## Required action
Your answer must be every line of the data below that holds the string "cyan", copied exactly.

## Given material
++++++++
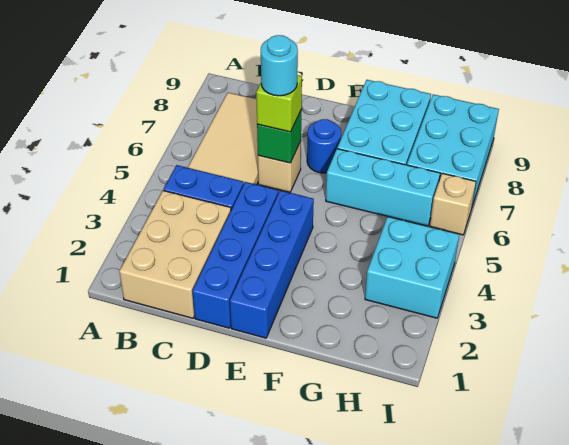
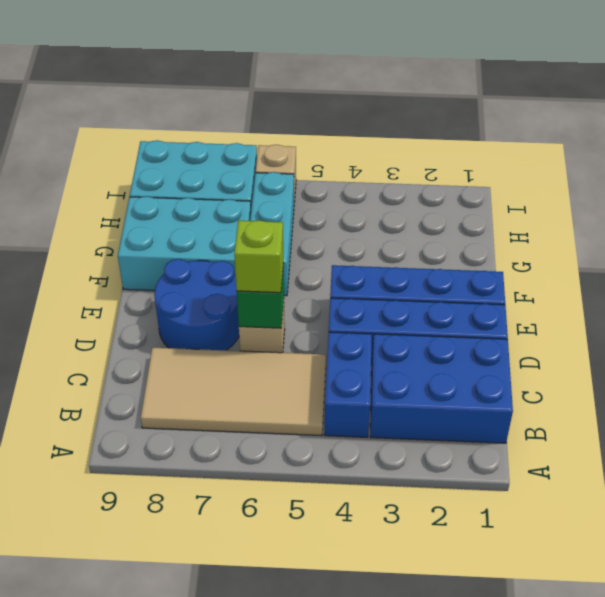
tan brick B1:C3 level 1 -> blue brick B1:C3 level 1
cyan round brick D6 level 4 -> none
blue round brick E7 level 1 -> blue round brick D7:E8 level 1
cyan brick H3:I4 level 1 -> none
++++++++
## Exercise answer
cyan round brick D6 level 4 -> none
cyan brick H3:I4 level 1 -> none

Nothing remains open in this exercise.